An unchanged copy of all the lines below is expected, and it should contain no pictures.

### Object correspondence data
>>
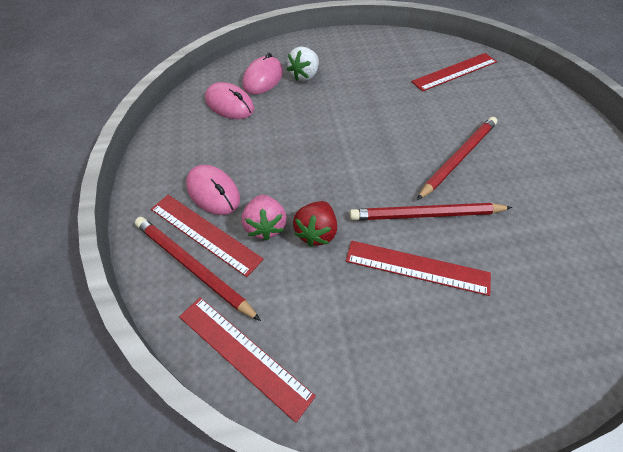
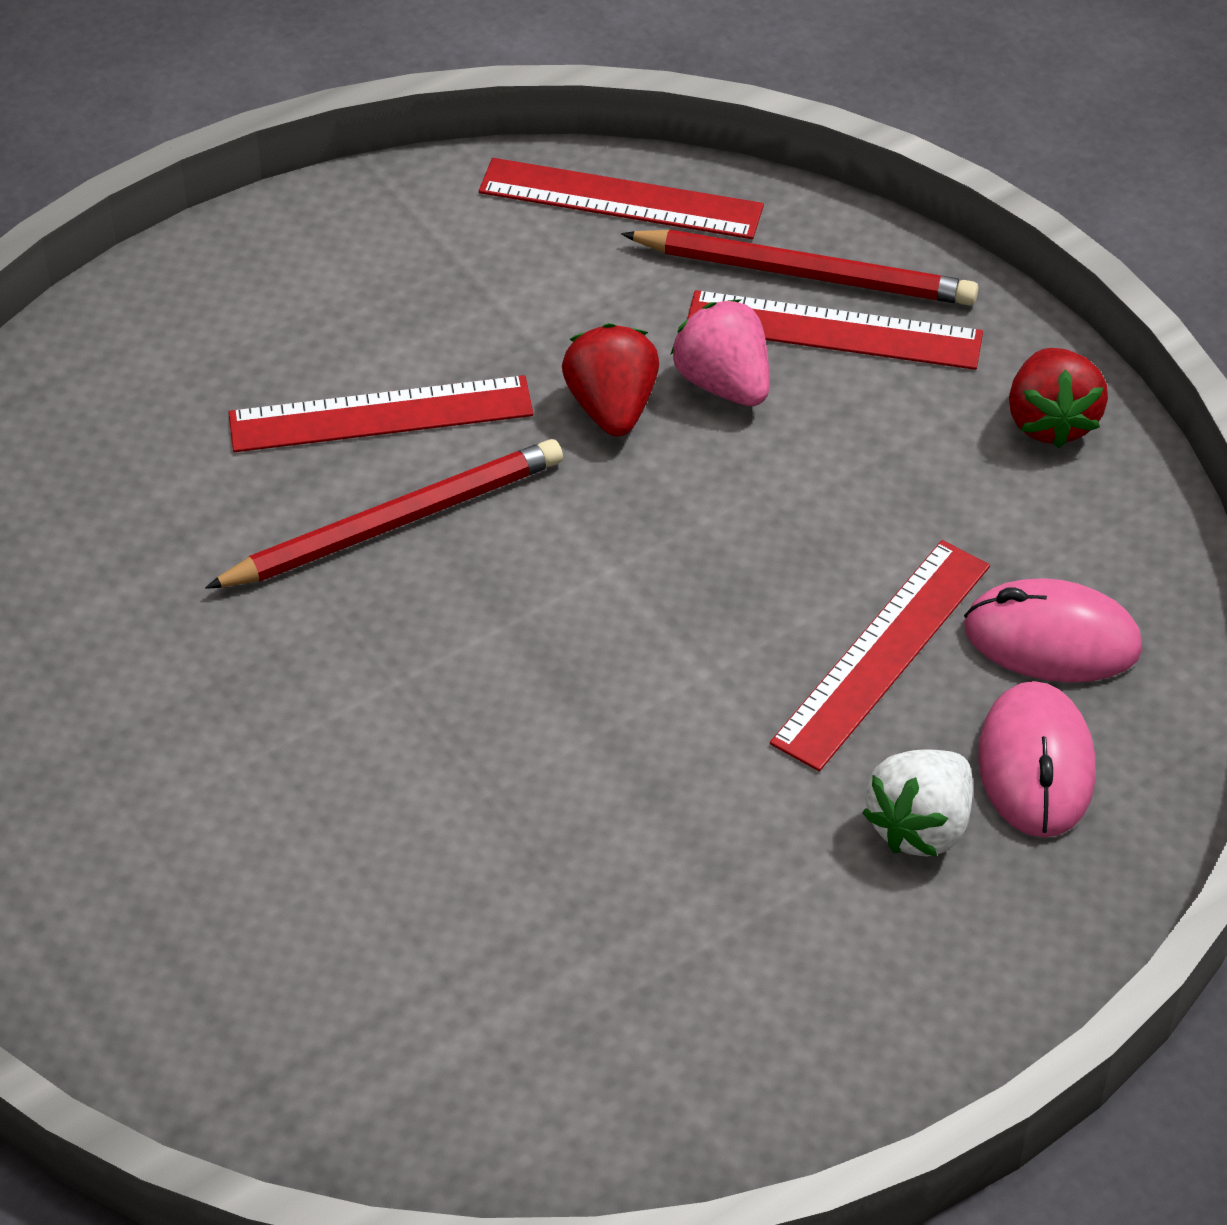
camera: 155 degrees right, 5 degrees down
(163, 166) = (1050, 421): none -> red strawberry
(213, 192) = (887, 408): pink mouse -> none
(304, 75) = (920, 826): white strawberry -> white strawberry turned 150 degrees counterclockwise
(454, 71) = (446, 1034): red ruler -> red ruler (882, 654)
(458, 158) = (356, 695): red pencil -> none

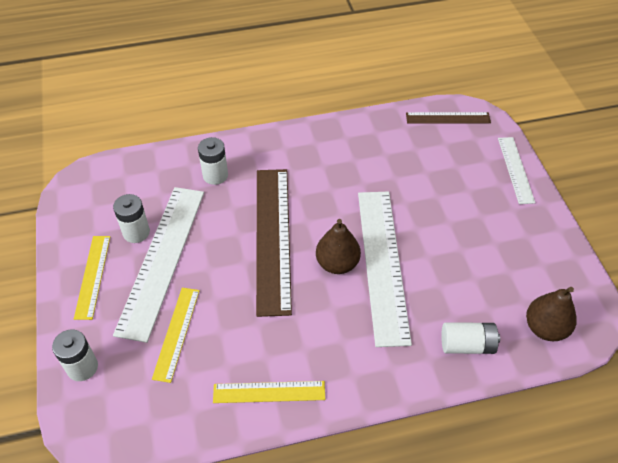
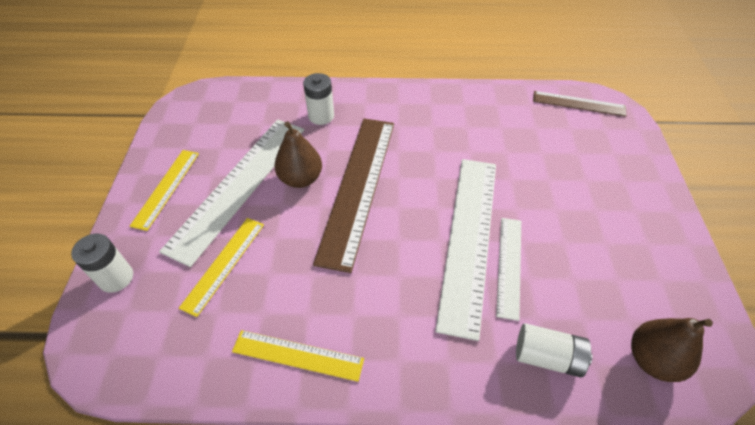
camera: 15 degrees right, 0 degrees up
(136, 232) = (225, 155): white battery -> none
(337, 263) = (418, 228): brown pear -> brown pear (301, 179)
(515, 169) = (646, 168): white ruler -> white ruler (509, 266)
<<
### SOLUTION
camera: 155 degrees right, 5 degrees down
(163, 166) = (1050, 421): none -> red strawberry
(213, 192) = (887, 408): pink mouse -> none
(304, 75) = (920, 826): white strawberry -> white strawberry turned 150 degrees counterclockwise
(454, 71) = (446, 1034): red ruler -> red ruler (882, 654)
(458, 158) = (356, 695): red pencil -> none

camera: 15 degrees right, 0 degrees up
(136, 232) = (225, 155): white battery -> none
(337, 263) = (418, 228): brown pear -> brown pear (301, 179)
(515, 169) = (646, 168): white ruler -> white ruler (509, 266)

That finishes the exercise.